● Available data:

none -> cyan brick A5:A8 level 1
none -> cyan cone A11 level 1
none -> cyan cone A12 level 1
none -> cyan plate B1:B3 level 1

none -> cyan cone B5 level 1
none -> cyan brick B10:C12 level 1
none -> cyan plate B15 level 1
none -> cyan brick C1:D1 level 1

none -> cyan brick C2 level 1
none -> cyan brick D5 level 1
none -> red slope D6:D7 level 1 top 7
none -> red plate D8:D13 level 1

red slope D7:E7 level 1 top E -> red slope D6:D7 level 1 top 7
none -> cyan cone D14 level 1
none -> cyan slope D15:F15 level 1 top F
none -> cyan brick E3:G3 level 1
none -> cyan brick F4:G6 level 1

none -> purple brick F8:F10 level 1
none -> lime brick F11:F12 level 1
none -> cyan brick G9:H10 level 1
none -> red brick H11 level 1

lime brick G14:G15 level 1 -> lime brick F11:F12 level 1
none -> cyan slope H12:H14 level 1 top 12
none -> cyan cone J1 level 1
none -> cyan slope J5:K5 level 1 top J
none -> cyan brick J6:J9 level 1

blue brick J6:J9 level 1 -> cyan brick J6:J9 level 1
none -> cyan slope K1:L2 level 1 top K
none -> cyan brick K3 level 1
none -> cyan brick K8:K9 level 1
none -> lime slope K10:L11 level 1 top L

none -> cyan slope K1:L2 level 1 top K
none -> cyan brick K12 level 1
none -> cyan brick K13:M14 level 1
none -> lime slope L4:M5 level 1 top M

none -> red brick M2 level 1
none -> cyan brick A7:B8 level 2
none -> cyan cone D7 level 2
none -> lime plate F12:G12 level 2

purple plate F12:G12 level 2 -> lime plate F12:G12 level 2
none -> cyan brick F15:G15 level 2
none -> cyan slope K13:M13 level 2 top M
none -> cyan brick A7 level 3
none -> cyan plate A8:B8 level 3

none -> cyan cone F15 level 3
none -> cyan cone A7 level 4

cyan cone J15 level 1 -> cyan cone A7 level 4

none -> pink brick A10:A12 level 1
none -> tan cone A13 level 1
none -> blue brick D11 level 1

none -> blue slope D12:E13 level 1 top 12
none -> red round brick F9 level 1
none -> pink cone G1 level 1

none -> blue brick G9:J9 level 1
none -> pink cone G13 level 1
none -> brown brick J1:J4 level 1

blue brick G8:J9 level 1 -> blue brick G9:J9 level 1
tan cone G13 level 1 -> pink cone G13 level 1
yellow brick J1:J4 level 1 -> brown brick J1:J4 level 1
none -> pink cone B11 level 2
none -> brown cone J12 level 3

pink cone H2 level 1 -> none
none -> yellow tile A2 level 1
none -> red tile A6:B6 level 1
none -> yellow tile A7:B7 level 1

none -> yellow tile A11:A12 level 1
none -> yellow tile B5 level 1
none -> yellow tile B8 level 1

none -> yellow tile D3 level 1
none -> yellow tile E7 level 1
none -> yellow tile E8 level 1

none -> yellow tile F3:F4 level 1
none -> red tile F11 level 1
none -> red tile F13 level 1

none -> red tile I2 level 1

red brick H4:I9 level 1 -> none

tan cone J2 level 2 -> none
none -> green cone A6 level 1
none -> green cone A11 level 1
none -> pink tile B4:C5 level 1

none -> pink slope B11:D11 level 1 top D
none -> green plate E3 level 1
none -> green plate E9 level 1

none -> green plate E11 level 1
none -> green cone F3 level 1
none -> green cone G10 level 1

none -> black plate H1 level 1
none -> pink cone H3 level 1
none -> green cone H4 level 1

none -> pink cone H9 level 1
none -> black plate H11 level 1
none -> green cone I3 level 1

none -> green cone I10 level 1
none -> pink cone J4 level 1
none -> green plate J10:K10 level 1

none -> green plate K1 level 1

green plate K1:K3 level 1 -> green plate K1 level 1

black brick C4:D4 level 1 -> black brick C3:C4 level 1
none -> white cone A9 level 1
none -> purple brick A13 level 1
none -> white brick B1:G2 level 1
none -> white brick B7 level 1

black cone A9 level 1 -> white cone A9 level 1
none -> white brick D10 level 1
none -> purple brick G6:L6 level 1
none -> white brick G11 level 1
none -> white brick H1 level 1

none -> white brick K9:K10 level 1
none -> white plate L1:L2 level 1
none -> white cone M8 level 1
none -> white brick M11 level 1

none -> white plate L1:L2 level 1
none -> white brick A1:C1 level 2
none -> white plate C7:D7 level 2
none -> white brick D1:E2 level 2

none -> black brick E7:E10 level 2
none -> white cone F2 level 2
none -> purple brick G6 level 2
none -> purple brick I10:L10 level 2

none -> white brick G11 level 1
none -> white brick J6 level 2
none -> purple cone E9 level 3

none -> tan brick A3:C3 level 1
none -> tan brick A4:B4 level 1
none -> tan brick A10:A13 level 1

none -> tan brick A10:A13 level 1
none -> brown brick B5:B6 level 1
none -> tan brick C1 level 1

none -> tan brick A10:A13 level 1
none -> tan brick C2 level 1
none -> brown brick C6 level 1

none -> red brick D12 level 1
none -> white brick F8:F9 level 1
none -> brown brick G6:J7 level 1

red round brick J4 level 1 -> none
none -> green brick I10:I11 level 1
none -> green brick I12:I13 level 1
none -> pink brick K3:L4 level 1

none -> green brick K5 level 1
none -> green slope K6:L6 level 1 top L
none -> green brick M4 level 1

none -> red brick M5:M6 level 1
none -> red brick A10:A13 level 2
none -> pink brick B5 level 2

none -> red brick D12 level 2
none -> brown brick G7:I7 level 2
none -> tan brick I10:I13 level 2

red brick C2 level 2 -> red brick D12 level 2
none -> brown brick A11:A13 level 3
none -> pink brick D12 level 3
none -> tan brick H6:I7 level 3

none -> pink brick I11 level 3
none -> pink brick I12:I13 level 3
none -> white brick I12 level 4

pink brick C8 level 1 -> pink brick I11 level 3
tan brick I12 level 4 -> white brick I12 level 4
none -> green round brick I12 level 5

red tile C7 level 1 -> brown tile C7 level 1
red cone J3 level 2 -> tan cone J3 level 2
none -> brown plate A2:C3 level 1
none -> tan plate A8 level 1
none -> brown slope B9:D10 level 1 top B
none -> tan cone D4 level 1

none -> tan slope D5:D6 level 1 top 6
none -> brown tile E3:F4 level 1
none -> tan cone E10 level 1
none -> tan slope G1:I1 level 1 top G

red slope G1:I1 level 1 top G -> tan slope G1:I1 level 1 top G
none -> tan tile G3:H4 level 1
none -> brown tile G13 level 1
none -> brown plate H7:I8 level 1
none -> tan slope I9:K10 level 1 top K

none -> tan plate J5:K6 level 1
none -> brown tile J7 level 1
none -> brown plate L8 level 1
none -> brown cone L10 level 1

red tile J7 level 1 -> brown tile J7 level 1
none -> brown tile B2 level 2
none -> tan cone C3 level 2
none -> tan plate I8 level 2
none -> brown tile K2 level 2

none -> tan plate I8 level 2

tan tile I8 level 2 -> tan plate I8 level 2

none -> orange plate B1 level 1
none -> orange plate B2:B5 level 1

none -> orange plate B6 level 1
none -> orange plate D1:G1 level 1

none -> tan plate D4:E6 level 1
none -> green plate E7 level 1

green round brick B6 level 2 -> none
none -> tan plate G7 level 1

● Assignment: Among the entries above, the lines between the ones containing "none -> red brick M2 level 1" and "none -> cyan slope K13:M13 level 2 top M", inclusive, are to be transcribed exactly. No other line is to be given.

● Solution to the problem:
none -> red brick M2 level 1
none -> cyan brick A7:B8 level 2
none -> cyan cone D7 level 2
none -> lime plate F12:G12 level 2

purple plate F12:G12 level 2 -> lime plate F12:G12 level 2
none -> cyan brick F15:G15 level 2
none -> cyan slope K13:M13 level 2 top M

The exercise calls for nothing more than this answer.